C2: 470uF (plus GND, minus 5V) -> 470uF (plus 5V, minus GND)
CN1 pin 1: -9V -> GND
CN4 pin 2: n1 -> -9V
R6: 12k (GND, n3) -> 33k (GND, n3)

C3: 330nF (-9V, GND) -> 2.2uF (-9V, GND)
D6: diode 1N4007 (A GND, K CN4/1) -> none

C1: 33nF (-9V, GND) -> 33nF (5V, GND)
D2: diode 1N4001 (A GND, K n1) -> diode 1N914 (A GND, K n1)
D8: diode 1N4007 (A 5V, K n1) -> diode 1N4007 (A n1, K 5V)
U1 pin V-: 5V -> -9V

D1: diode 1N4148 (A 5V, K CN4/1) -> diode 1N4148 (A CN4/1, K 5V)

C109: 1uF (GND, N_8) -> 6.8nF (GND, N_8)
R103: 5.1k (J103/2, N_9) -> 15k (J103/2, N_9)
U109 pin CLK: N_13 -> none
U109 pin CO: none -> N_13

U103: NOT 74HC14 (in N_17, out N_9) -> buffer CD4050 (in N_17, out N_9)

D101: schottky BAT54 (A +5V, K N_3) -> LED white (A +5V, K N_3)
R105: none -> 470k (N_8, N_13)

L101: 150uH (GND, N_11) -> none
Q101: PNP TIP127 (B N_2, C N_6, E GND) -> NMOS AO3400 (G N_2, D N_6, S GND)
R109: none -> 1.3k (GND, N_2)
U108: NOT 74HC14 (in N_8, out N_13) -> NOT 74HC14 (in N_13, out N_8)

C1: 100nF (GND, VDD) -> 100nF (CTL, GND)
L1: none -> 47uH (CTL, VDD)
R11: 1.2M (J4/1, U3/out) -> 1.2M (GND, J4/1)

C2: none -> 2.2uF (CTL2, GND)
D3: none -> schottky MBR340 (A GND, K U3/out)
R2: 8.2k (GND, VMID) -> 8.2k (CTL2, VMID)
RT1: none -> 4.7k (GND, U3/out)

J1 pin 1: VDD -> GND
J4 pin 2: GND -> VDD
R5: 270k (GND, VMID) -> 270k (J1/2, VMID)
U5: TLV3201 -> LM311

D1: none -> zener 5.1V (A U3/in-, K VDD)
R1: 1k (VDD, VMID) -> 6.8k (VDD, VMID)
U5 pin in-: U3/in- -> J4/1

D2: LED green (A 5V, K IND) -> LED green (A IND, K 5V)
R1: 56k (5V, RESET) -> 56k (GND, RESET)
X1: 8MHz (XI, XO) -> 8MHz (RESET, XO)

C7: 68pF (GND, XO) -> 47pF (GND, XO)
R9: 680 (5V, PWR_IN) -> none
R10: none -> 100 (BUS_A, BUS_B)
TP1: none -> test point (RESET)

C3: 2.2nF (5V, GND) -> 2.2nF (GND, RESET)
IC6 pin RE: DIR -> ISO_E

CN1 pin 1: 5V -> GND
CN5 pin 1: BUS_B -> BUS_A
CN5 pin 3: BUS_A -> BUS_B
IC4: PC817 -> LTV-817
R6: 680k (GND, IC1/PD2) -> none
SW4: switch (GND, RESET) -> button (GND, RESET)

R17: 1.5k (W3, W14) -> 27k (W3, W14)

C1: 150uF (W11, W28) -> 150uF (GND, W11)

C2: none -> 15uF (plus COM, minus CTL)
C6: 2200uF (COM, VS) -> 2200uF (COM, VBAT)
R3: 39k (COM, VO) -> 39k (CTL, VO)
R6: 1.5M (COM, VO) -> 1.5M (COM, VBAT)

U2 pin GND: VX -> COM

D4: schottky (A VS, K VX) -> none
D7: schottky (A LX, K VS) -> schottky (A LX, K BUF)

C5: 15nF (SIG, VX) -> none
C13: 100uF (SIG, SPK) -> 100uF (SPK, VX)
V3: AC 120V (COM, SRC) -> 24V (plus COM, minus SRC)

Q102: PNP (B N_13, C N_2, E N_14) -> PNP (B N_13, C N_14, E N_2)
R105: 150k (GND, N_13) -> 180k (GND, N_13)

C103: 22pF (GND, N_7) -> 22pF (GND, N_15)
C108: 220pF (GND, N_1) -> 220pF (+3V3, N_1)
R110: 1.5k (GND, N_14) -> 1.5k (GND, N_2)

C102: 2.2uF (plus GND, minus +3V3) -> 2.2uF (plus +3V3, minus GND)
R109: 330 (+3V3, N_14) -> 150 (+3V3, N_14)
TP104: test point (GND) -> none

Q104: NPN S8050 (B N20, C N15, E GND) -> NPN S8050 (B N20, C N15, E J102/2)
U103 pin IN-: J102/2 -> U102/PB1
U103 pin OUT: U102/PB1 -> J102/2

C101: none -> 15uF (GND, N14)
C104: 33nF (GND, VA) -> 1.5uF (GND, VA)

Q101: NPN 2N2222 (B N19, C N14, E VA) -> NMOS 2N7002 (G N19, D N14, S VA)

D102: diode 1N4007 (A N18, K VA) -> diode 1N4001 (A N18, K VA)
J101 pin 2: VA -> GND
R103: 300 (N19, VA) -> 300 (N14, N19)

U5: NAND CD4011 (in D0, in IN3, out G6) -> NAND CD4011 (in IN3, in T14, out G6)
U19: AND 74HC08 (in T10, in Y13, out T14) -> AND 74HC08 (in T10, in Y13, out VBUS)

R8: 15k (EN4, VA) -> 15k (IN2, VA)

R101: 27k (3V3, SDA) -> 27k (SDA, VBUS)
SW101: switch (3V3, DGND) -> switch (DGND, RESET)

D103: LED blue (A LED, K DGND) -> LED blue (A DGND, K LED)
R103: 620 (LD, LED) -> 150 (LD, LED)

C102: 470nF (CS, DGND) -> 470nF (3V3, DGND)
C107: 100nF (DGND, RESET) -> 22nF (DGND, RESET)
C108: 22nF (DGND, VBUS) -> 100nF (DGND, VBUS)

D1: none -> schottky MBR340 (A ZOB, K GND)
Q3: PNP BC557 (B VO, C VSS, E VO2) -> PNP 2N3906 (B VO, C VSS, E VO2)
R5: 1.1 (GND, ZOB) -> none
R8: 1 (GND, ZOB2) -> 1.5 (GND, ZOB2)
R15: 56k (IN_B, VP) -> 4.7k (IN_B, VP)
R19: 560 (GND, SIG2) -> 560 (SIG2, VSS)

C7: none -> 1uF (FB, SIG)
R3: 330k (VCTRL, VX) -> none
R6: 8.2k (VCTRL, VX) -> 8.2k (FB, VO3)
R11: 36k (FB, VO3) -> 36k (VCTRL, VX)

════════════════

What to do:
Which lines above run from the one containing "J1 pin 1: VDD -> GND" down to the one containing "C104: 33nF (GND, VA) -> 1.5uF (GND, VA)"? Repeat exactly those, both ends included, and nothing else.

Solution for this exercise:
J1 pin 1: VDD -> GND
J4 pin 2: GND -> VDD
R5: 270k (GND, VMID) -> 270k (J1/2, VMID)
U5: TLV3201 -> LM311

D1: none -> zener 5.1V (A U3/in-, K VDD)
R1: 1k (VDD, VMID) -> 6.8k (VDD, VMID)
U5 pin in-: U3/in- -> J4/1

D2: LED green (A 5V, K IND) -> LED green (A IND, K 5V)
R1: 56k (5V, RESET) -> 56k (GND, RESET)
X1: 8MHz (XI, XO) -> 8MHz (RESET, XO)

C7: 68pF (GND, XO) -> 47pF (GND, XO)
R9: 680 (5V, PWR_IN) -> none
R10: none -> 100 (BUS_A, BUS_B)
TP1: none -> test point (RESET)

C3: 2.2nF (5V, GND) -> 2.2nF (GND, RESET)
IC6 pin RE: DIR -> ISO_E

CN1 pin 1: 5V -> GND
CN5 pin 1: BUS_B -> BUS_A
CN5 pin 3: BUS_A -> BUS_B
IC4: PC817 -> LTV-817
R6: 680k (GND, IC1/PD2) -> none
SW4: switch (GND, RESET) -> button (GND, RESET)

R17: 1.5k (W3, W14) -> 27k (W3, W14)

C1: 150uF (W11, W28) -> 150uF (GND, W11)

C2: none -> 15uF (plus COM, minus CTL)
C6: 2200uF (COM, VS) -> 2200uF (COM, VBAT)
R3: 39k (COM, VO) -> 39k (CTL, VO)
R6: 1.5M (COM, VO) -> 1.5M (COM, VBAT)

U2 pin GND: VX -> COM

D4: schottky (A VS, K VX) -> none
D7: schottky (A LX, K VS) -> schottky (A LX, K BUF)

C5: 15nF (SIG, VX) -> none
C13: 100uF (SIG, SPK) -> 100uF (SPK, VX)
V3: AC 120V (COM, SRC) -> 24V (plus COM, minus SRC)

Q102: PNP (B N_13, C N_2, E N_14) -> PNP (B N_13, C N_14, E N_2)
R105: 150k (GND, N_13) -> 180k (GND, N_13)

C103: 22pF (GND, N_7) -> 22pF (GND, N_15)
C108: 220pF (GND, N_1) -> 220pF (+3V3, N_1)
R110: 1.5k (GND, N_14) -> 1.5k (GND, N_2)

C102: 2.2uF (plus GND, minus +3V3) -> 2.2uF (plus +3V3, minus GND)
R109: 330 (+3V3, N_14) -> 150 (+3V3, N_14)
TP104: test point (GND) -> none

Q104: NPN S8050 (B N20, C N15, E GND) -> NPN S8050 (B N20, C N15, E J102/2)
U103 pin IN-: J102/2 -> U102/PB1
U103 pin OUT: U102/PB1 -> J102/2

C101: none -> 15uF (GND, N14)
C104: 33nF (GND, VA) -> 1.5uF (GND, VA)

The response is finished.